= GIVEN ENTRIES =
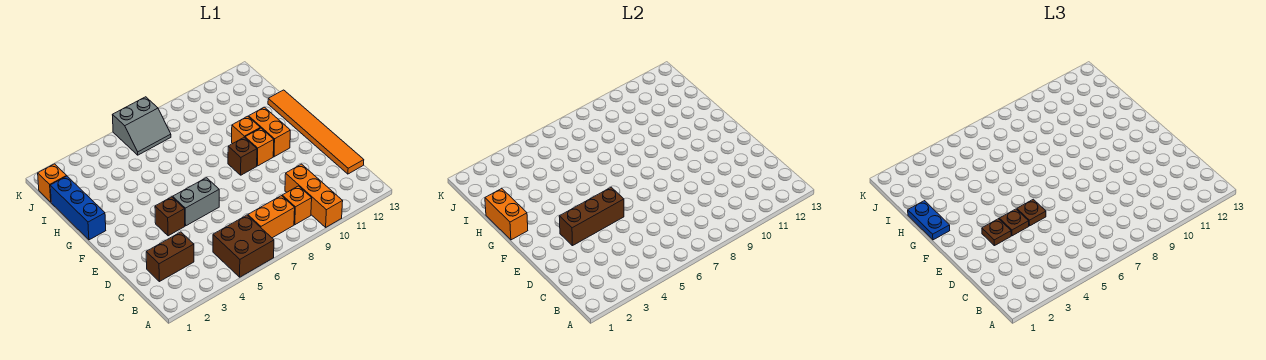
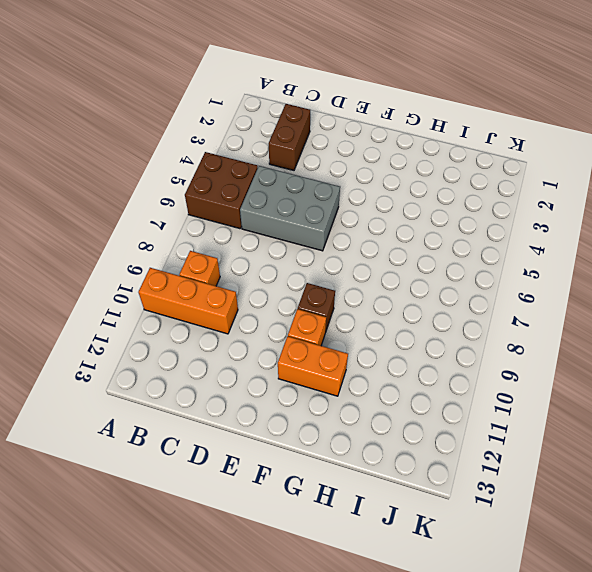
grey 2x3 brick [240,166,340,251] -> grey 1x2 brick [173,178,219,226]
none -> orange 1x2 brick [248,196,295,238]
none -> orange 1x6 tile [268,90,364,174]
none -> brown 1x1 brick [155,197,185,236]

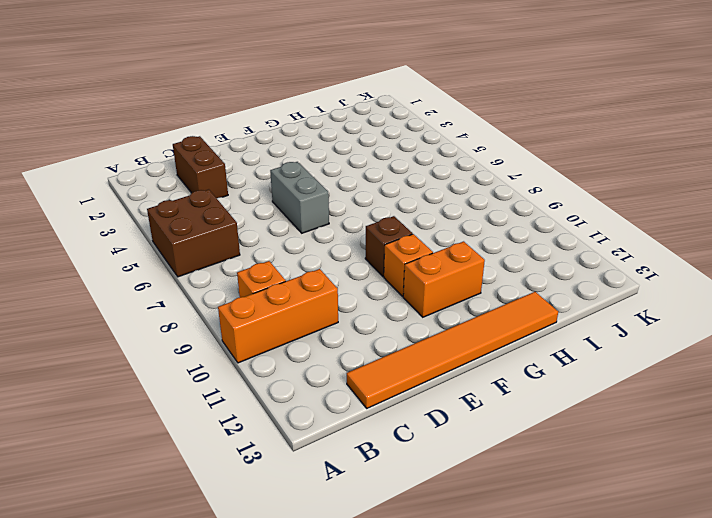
none -> orange 1x2 brick [248,196,295,238]
none -> brown 1x1 brick [155,197,185,236]
none -> blue 1x3 brick [50,176,106,240]

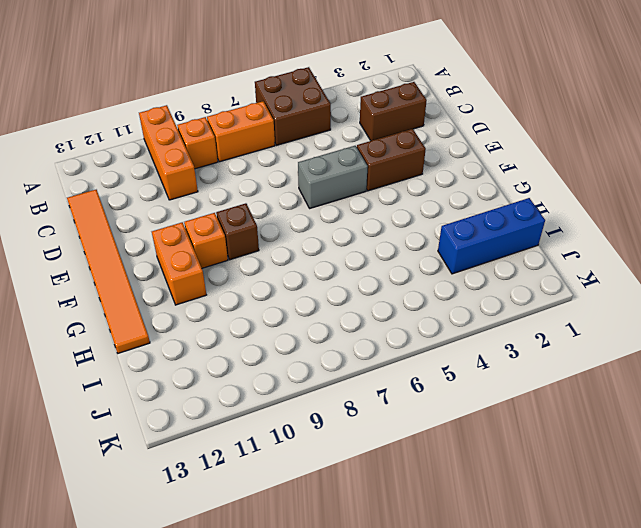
brown 1x2 brick [357,129,426,191] -> brown 1x1 brick [155,197,185,236]
blue 1x3 brick [438,198,545,274] -> blue 1x3 brick turned to [50,176,106,240]
none -> orange 1x1 brick [232,116,260,144]
none -> orange 1x1 brick [38,164,66,202]
none -> grey 2x2 slope [113,97,171,155]

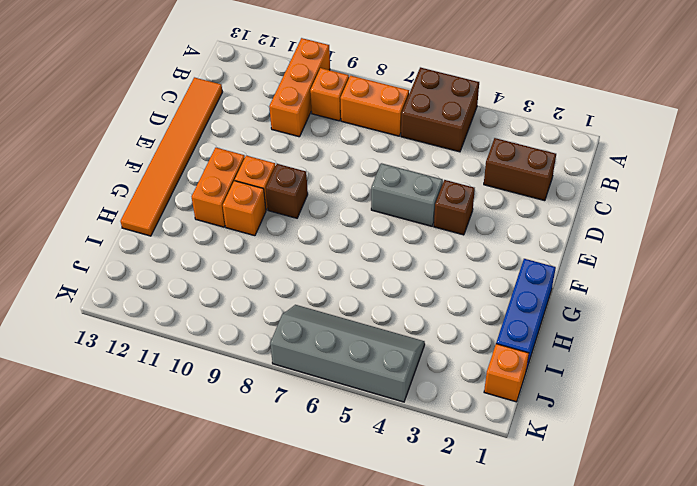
grey 2x4 slope [270,305,425,402] -> grey 2x2 slope [113,97,171,155]
none -> brown 1x3 brick [559,187,624,246]
none -> orange 1x2 brick [485,189,528,240]
none -> brown 1x1 plate [982,219,1011,246]

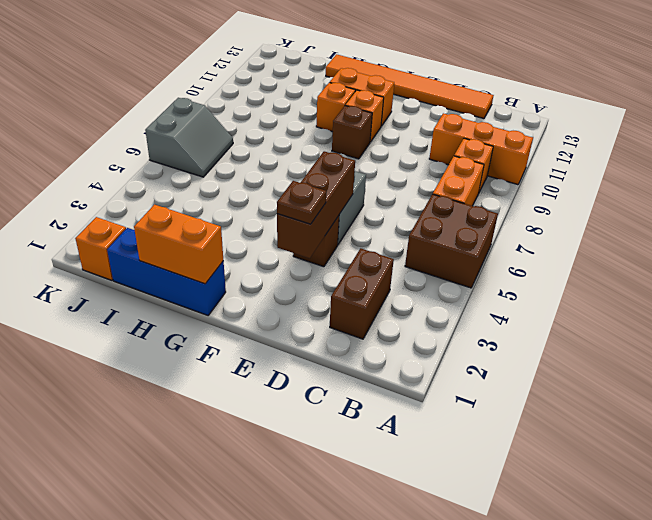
none -> brown 1x1 plate [999,209,1029,236]
none -> brown 1x1 plate [1017,199,1046,226]
none -> blue 1x2 plate [908,201,950,240]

= PROMPT =
Pick up at the line that holds "none -> grey 2x2 slope [113,97,171,155]" and restate each line, word for word, through the last line of the entries. Include both end lines but none of the pictures.

= SOLUTION FOR THIS EXERCISE =
none -> grey 2x2 slope [113,97,171,155]

grey 2x4 slope [270,305,425,402] -> grey 2x2 slope [113,97,171,155]
none -> brown 1x3 brick [559,187,624,246]
none -> orange 1x2 brick [485,189,528,240]
none -> brown 1x1 plate [982,219,1011,246]

none -> brown 1x1 plate [999,209,1029,236]
none -> brown 1x1 plate [1017,199,1046,226]
none -> blue 1x2 plate [908,201,950,240]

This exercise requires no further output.